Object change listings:
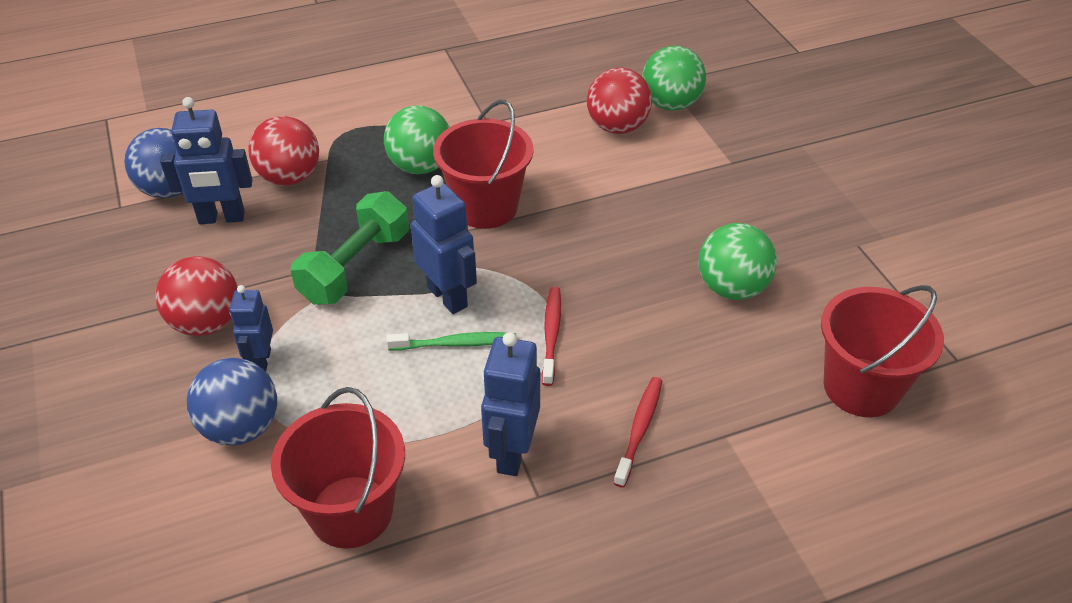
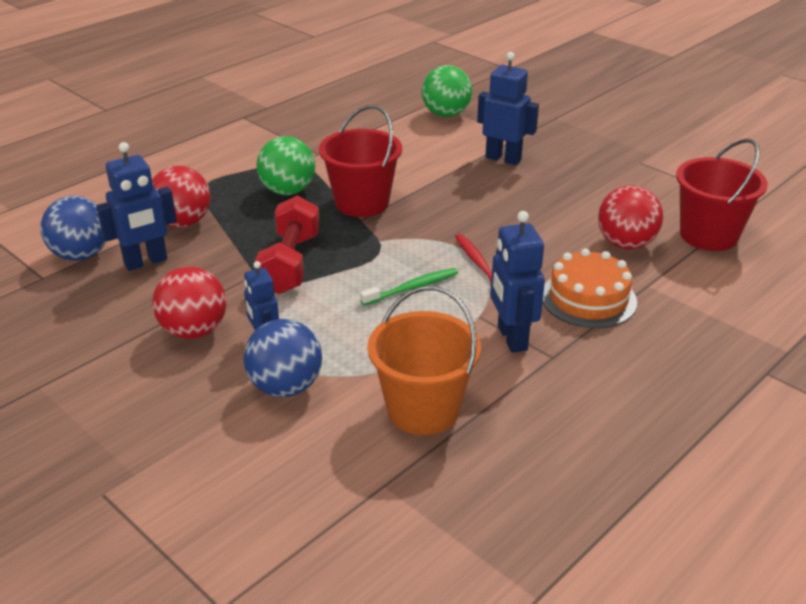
camera: 25 degrees left, 10 degrees down
(351, 511) = (423, 409): red bucket -> orange bucket
(355, 267) = (290, 263): green dumbbell -> red dumbbell
(448, 296) = (381, 262): blue robot -> blue robot (503, 158)
(617, 127) = (419, 135): red ball -> red ball (625, 244)
(639, 429) = (588, 299): red toothbrush -> orange cake
(732, 288) = (579, 205): green ball -> none

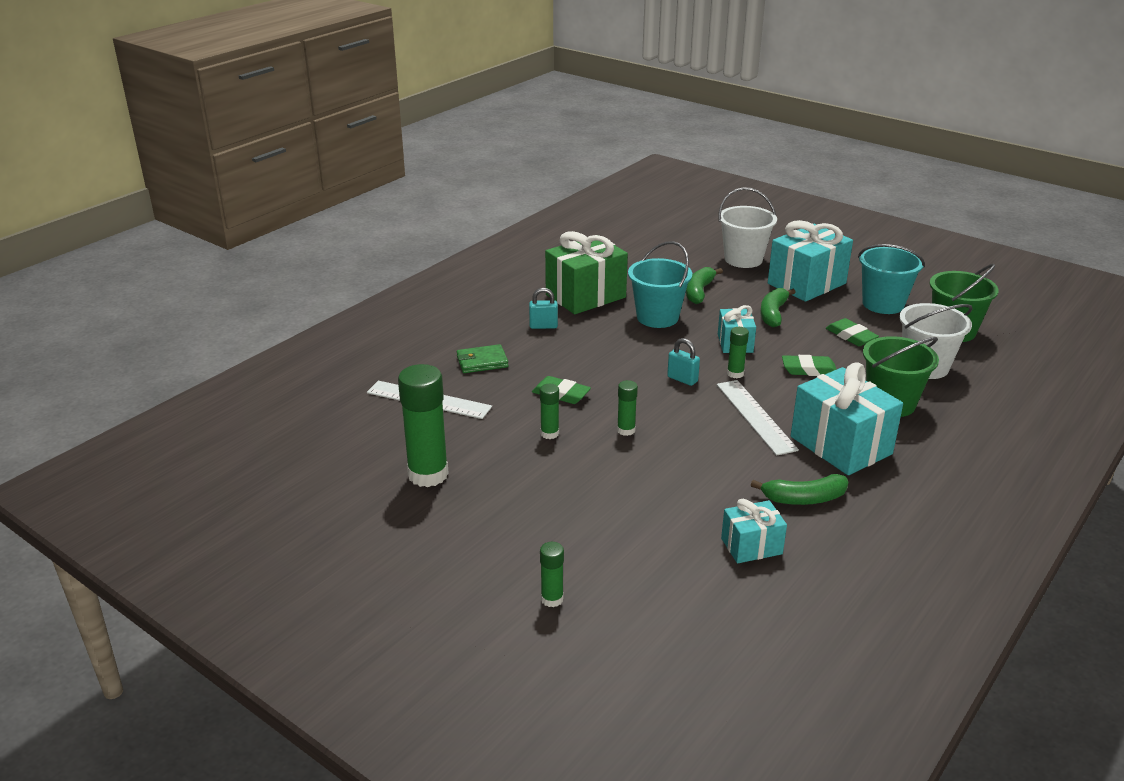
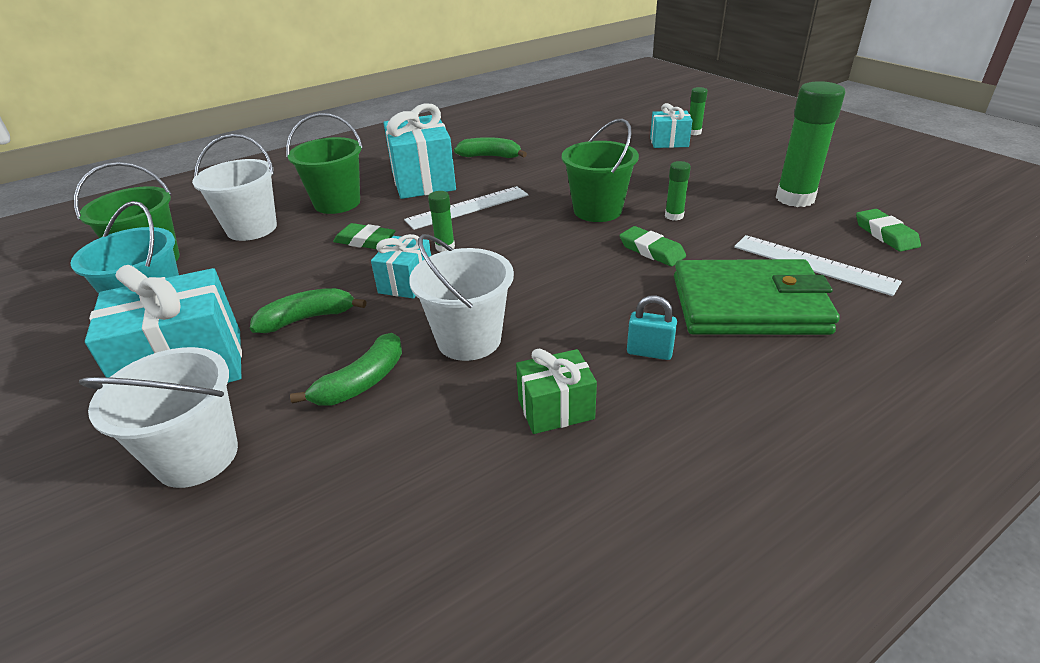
camera: 160 degrees left, 5 degrees up
(482, 362) = (748, 304): green wallet -> green wallet, size x2.12
(585, 296) = (556, 409): green gift -> green gift, size x0.55
(626, 430) = (597, 210): green glue stick -> green bucket
(657, 317) = (469, 339): turquoise bucket -> white bucket
(682, 379) = (507, 249): turquoise padlock -> none
(751, 546) = (550, 140): turquoise gift -> turquoise gift (669, 142)
(756, 416) = (467, 207): white ruler -> white ruler turned 60 degrees clockwise
(773, 314) = (308, 318): green banana -> green banana turned 150 degrees counterclockwise
(851, 336) = (265, 271): green eraser -> green eraser (885, 234)

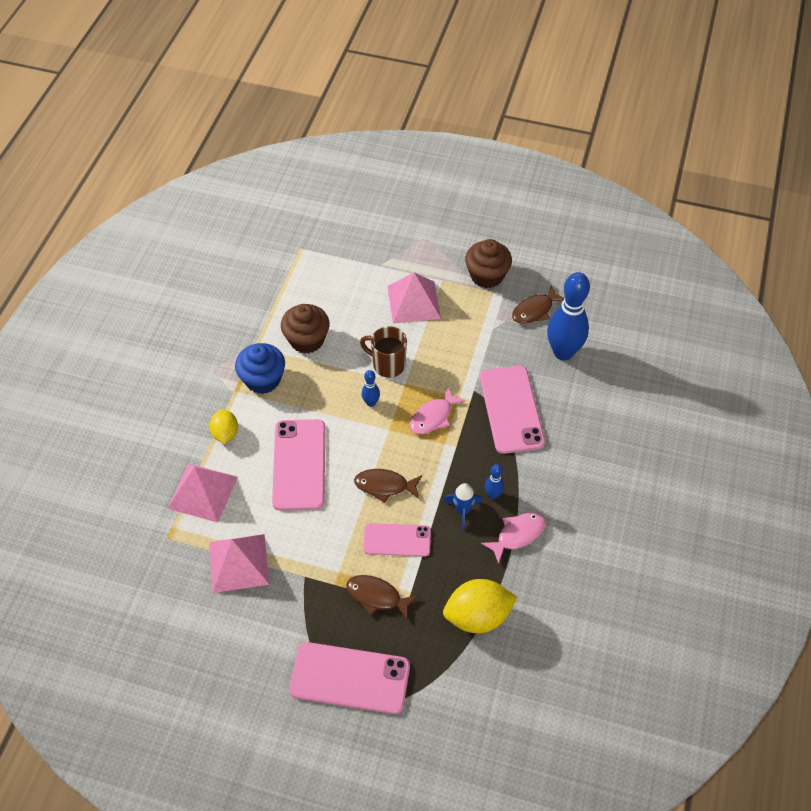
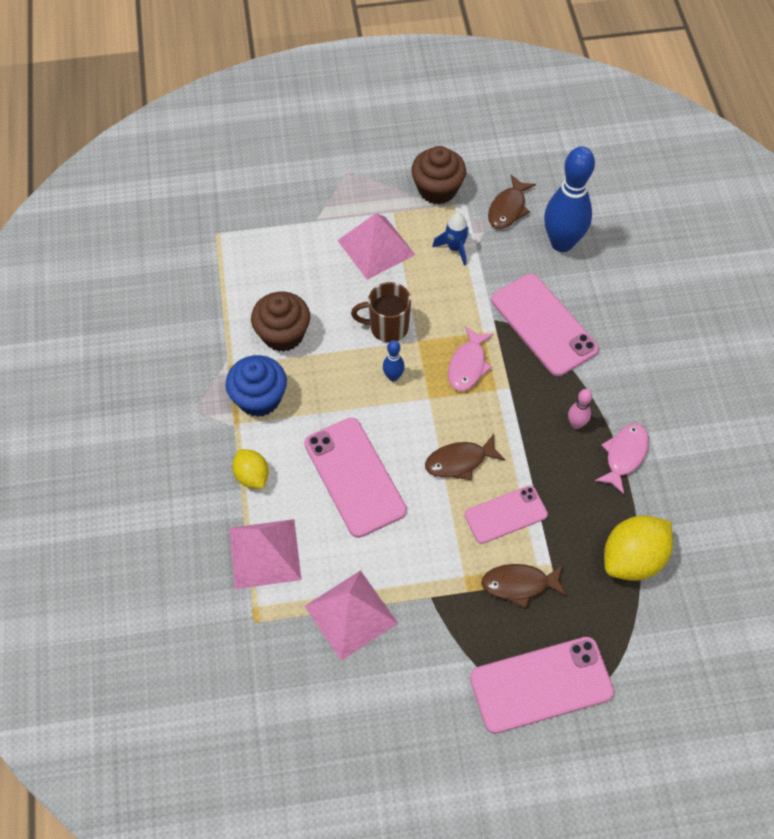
camera: 25 degrees left, 5 degrees up
(462, 510) = (555, 454): blue rocket -> blue rocket (455, 248)
(493, 495) = (576, 424): blue bowling pin -> pink bowling pin

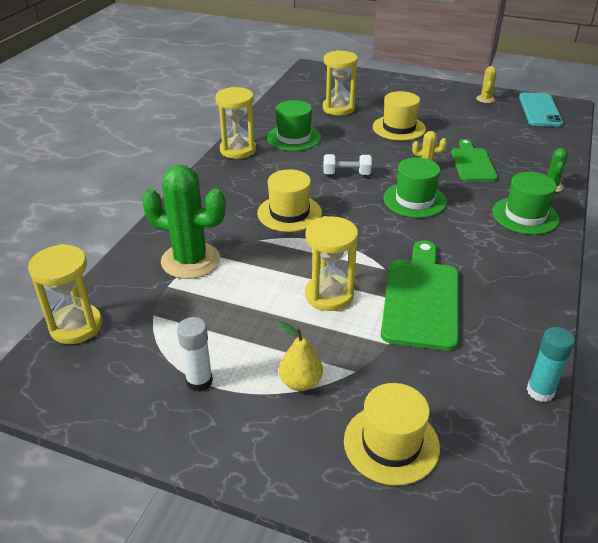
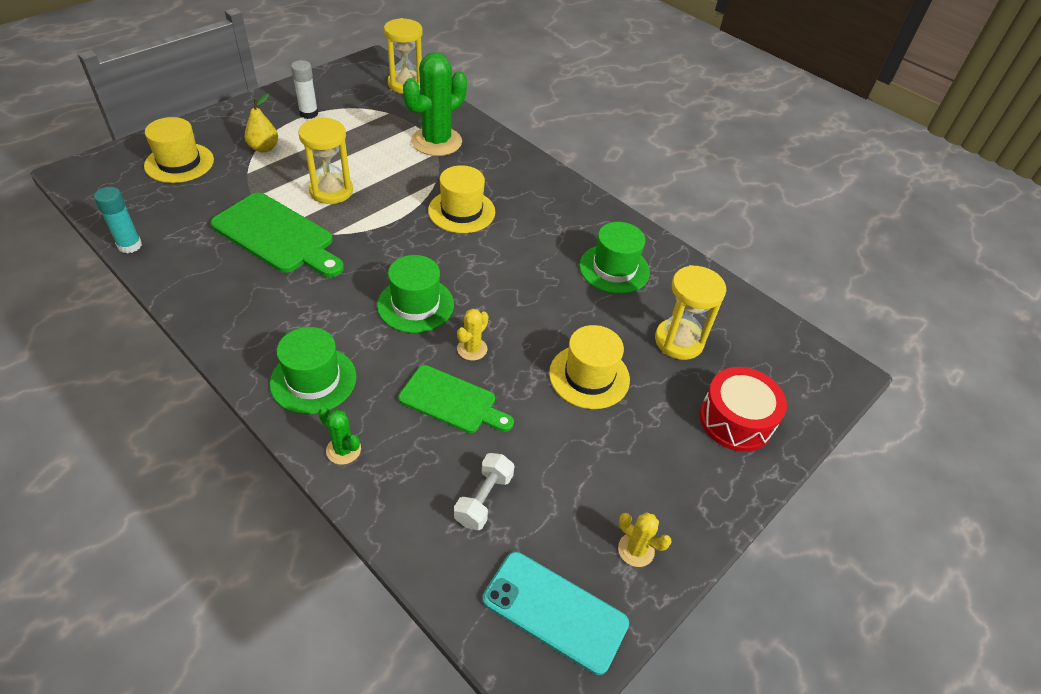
camera: 110 degrees right, 10 degrees up
(238, 150) = (607, 218): yellow hourglass -> none
(346, 174) = (504, 277): white dumbbell -> white dumbbell (483, 499)
(379, 88) = (736, 420): none -> red drum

Problem description: With the pictures omitted, copy the entries above exactly from the line containing "(617, 127) = (419, 135): red" through the line containing "(756, 416) = (467, 207): white", both lines included.

Task output:
(617, 127) = (419, 135): red ball -> red ball (625, 244)
(639, 429) = (588, 299): red toothbrush -> orange cake
(732, 288) = (579, 205): green ball -> none

camera: 160 degrees left, 5 degrees up
(482, 362) = (748, 304): green wallet -> green wallet, size x2.12
(585, 296) = (556, 409): green gift -> green gift, size x0.55
(626, 430) = (597, 210): green glue stick -> green bucket
(657, 317) = (469, 339): turquoise bucket -> white bucket
(682, 379) = (507, 249): turquoise padlock -> none
(751, 546) = (550, 140): turquoise gift -> turquoise gift (669, 142)
(756, 416) = (467, 207): white ruler -> white ruler turned 60 degrees clockwise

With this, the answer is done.